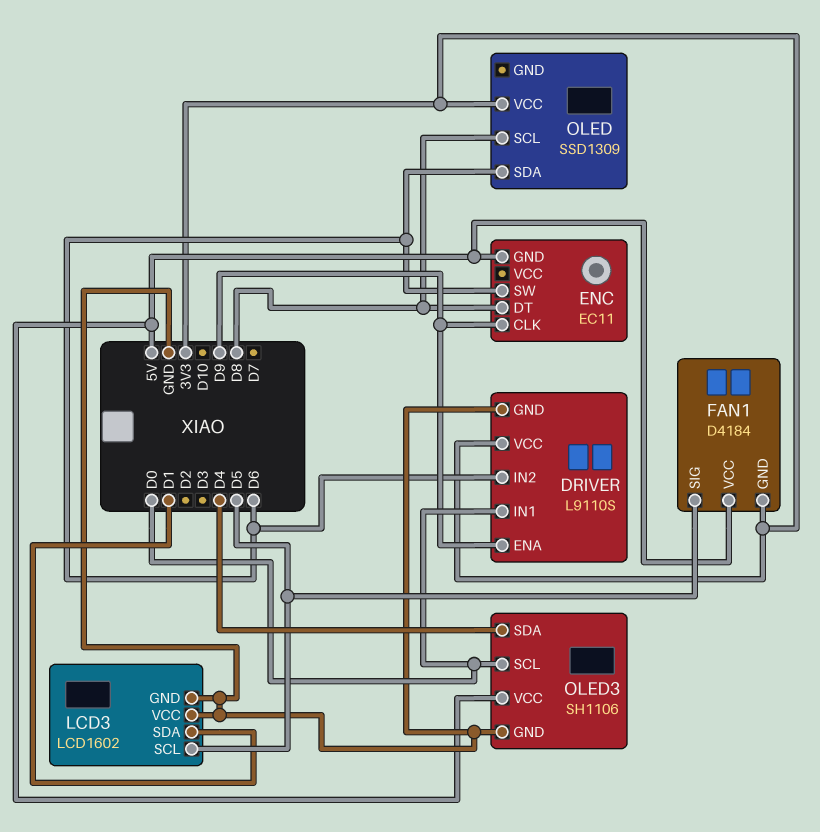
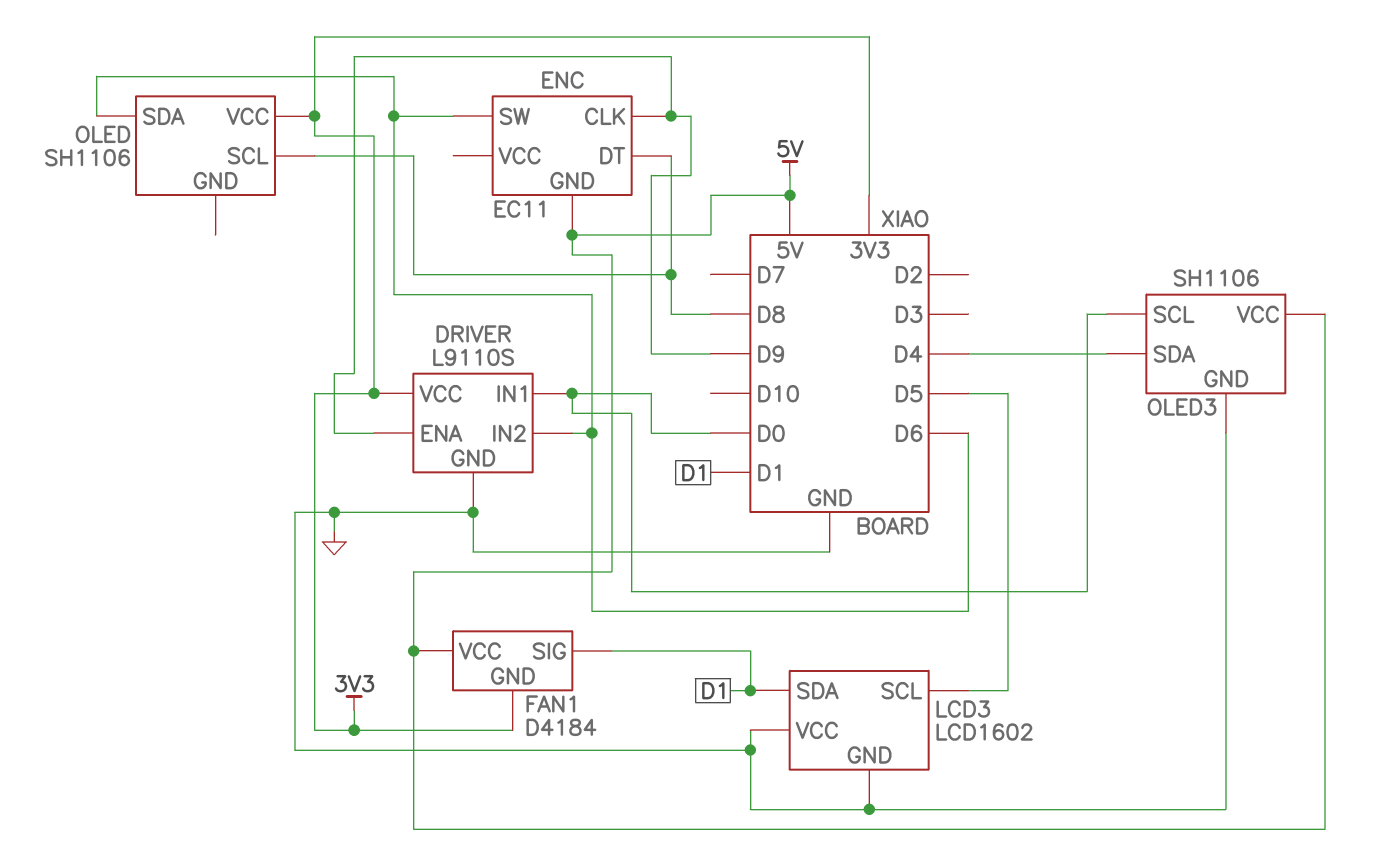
FAN1 pin SIG: D5 -> D1
OLED: SSD1309 -> SH1106

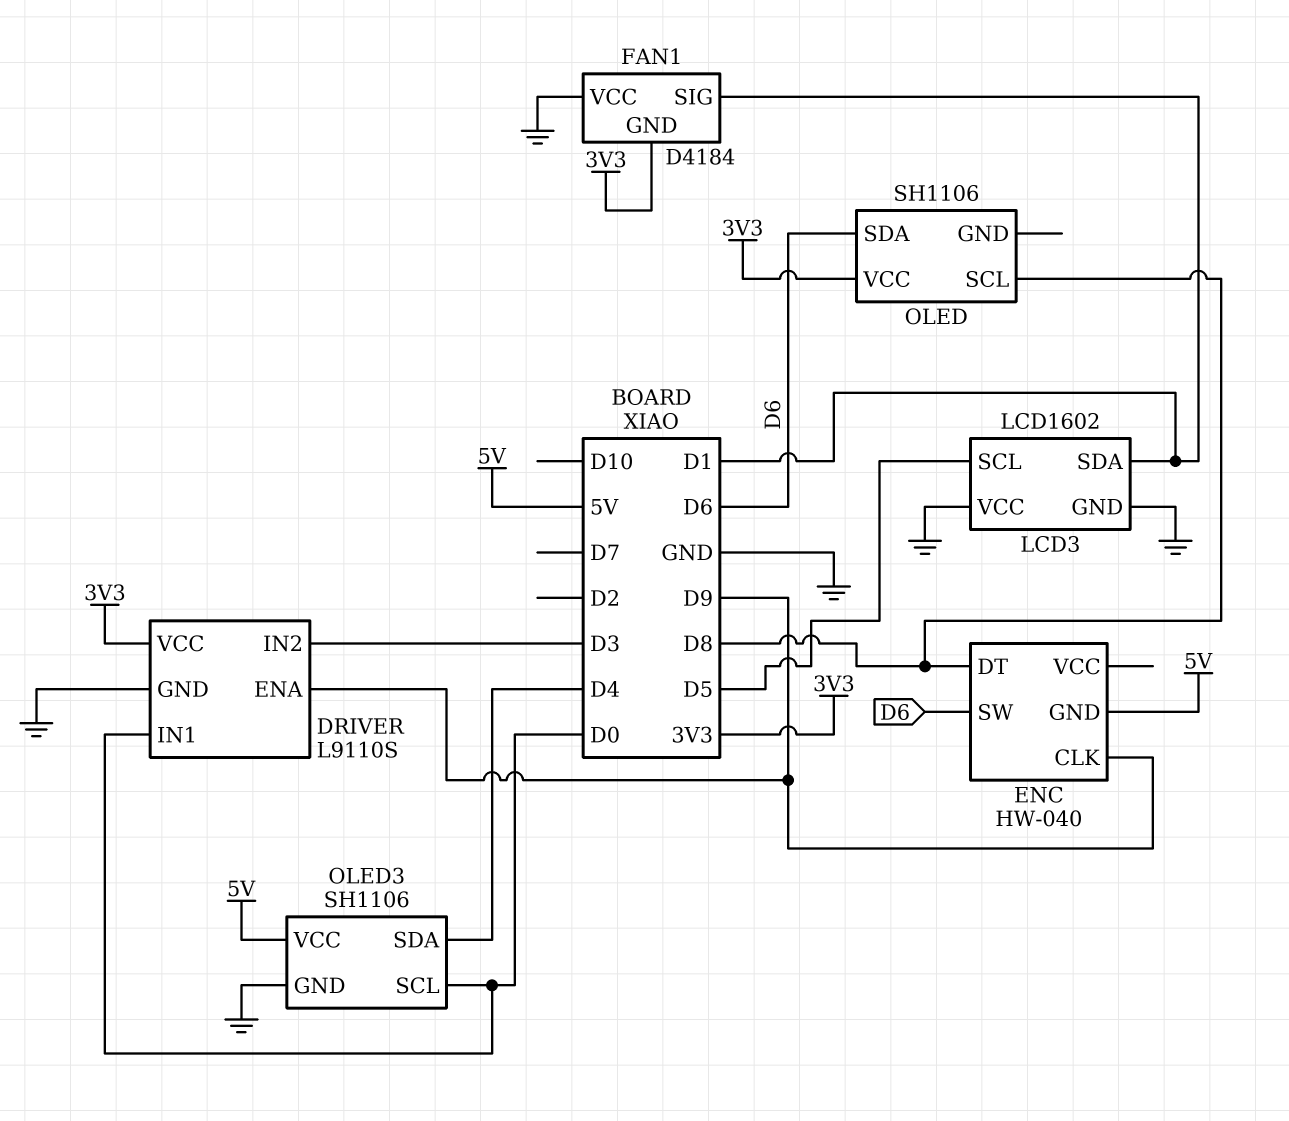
DRIVER pin IN2: D6 -> D3
ENC: EC11 -> HW-040
FAN1 pin VCC: 5V -> GND

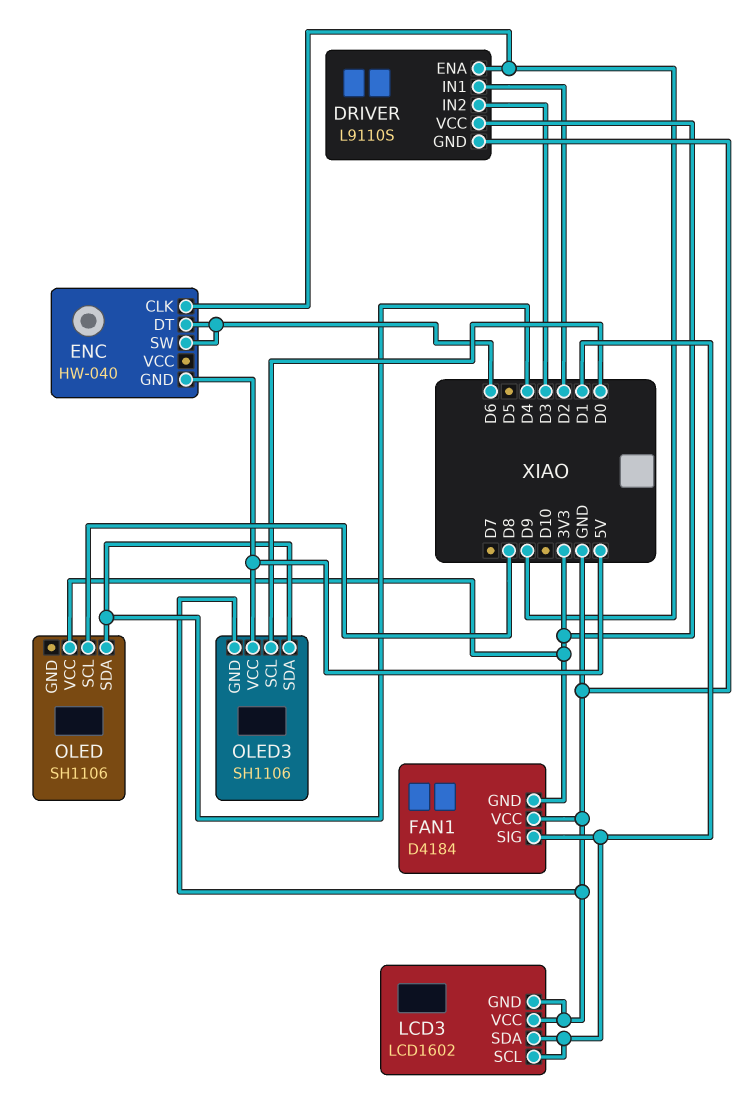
DRIVER pin IN1: D0 -> D2
ENC pin DT: D8 -> D6
LCD3 pin SCL: D5 -> D1
OLED pin SDA: D6 -> D4

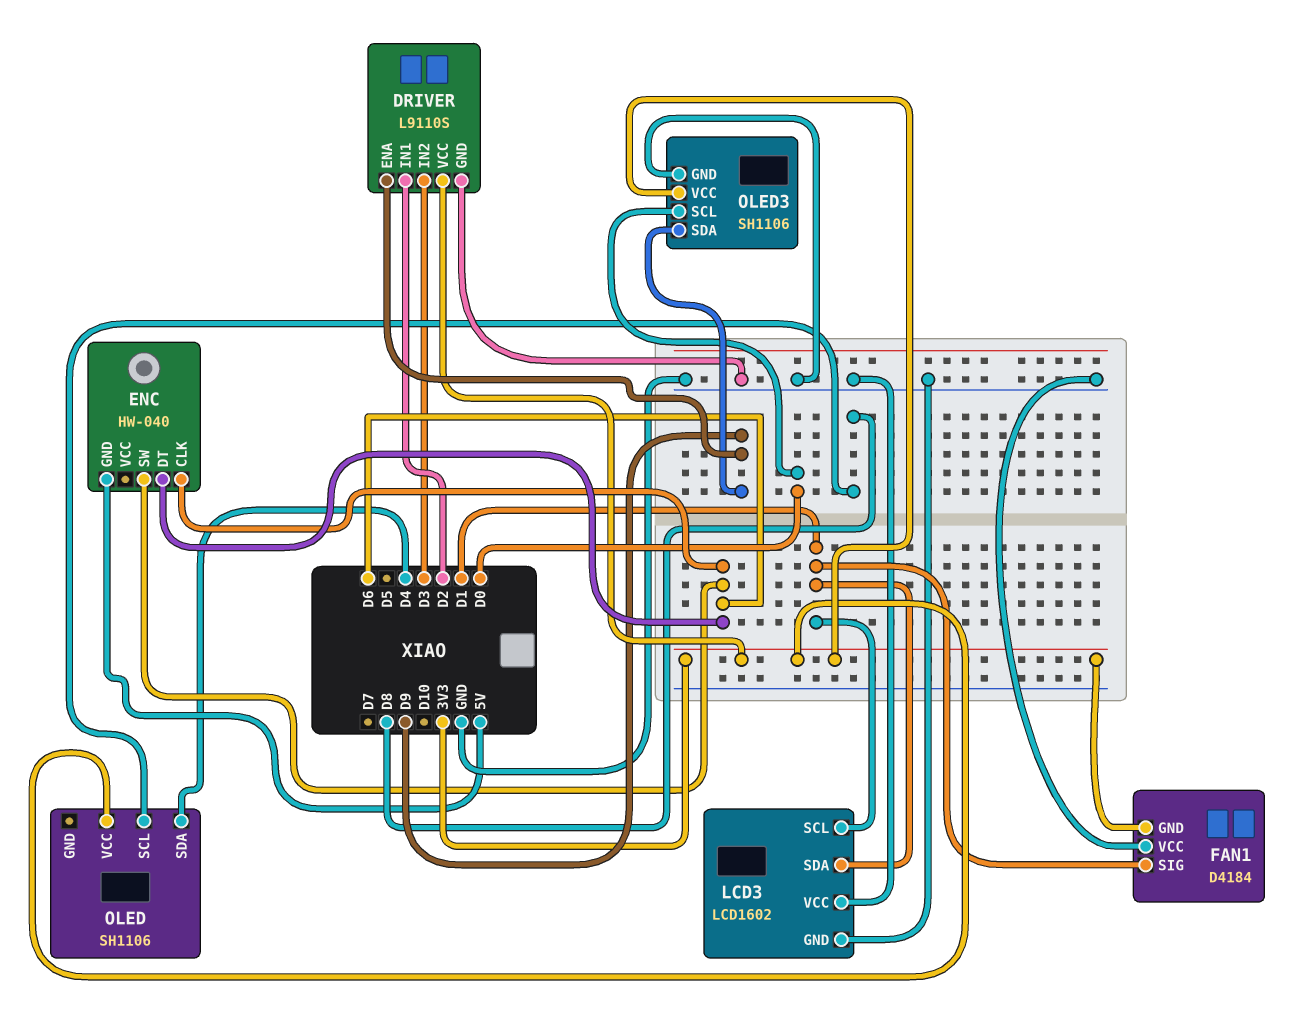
ENC pin CLK: D9 -> D6
OLED3 pin SDA: D4 -> D9
OLED3 pin VCC: 5V -> 3V3

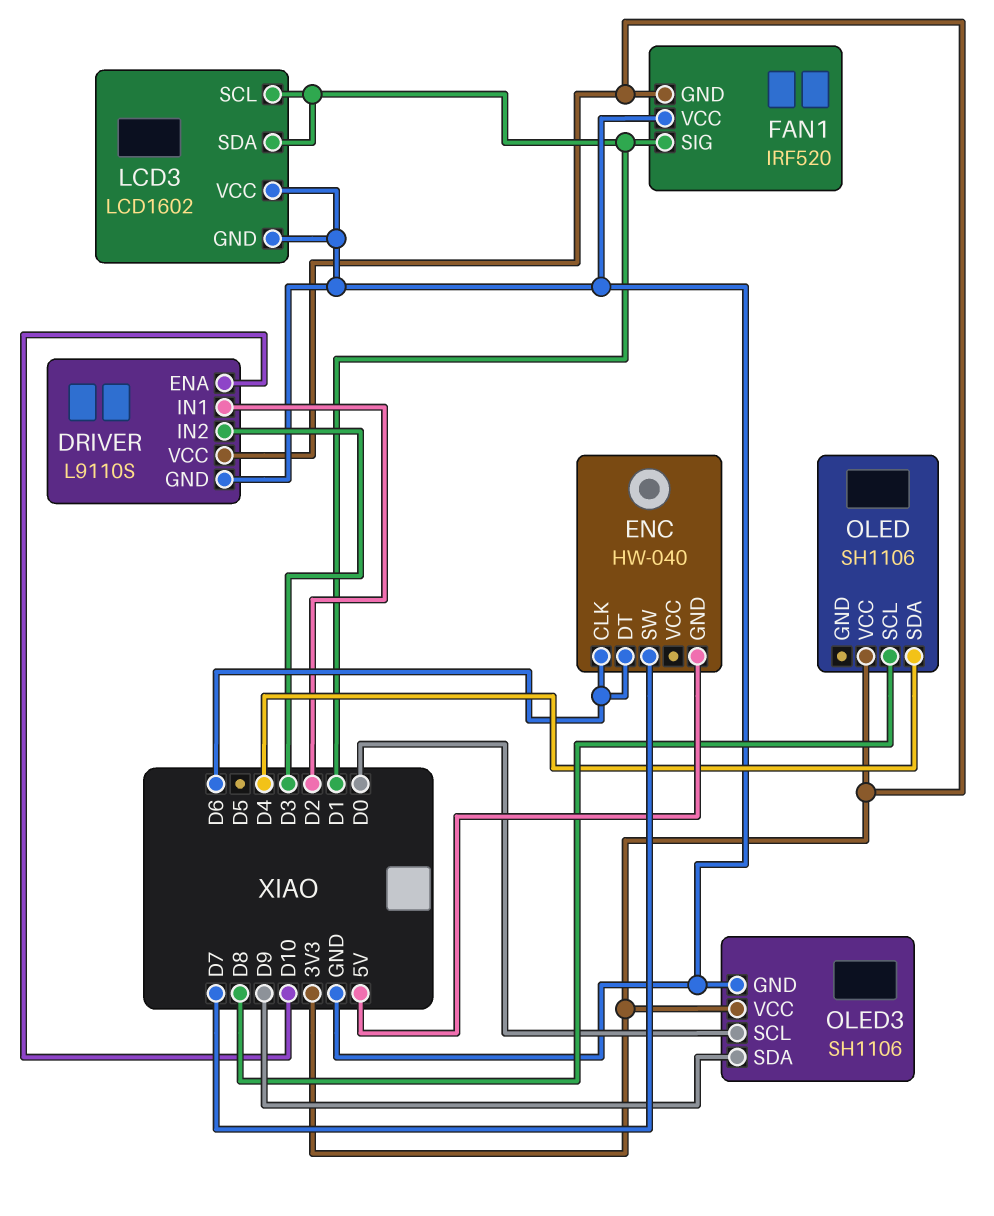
DRIVER pin ENA: D9 -> D10
ENC pin SW: D6 -> D7
FAN1: D4184 -> IRF520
________________________________________
**Problem to work on:**
Give back the entries above exactly as they stand. Leave the images out.

**Response area:**
FAN1 pin SIG: D5 -> D1
OLED: SSD1309 -> SH1106

DRIVER pin IN2: D6 -> D3
ENC: EC11 -> HW-040
FAN1 pin VCC: 5V -> GND

DRIVER pin IN1: D0 -> D2
ENC pin DT: D8 -> D6
LCD3 pin SCL: D5 -> D1
OLED pin SDA: D6 -> D4

ENC pin CLK: D9 -> D6
OLED3 pin SDA: D4 -> D9
OLED3 pin VCC: 5V -> 3V3

DRIVER pin ENA: D9 -> D10
ENC pin SW: D6 -> D7
FAN1: D4184 -> IRF520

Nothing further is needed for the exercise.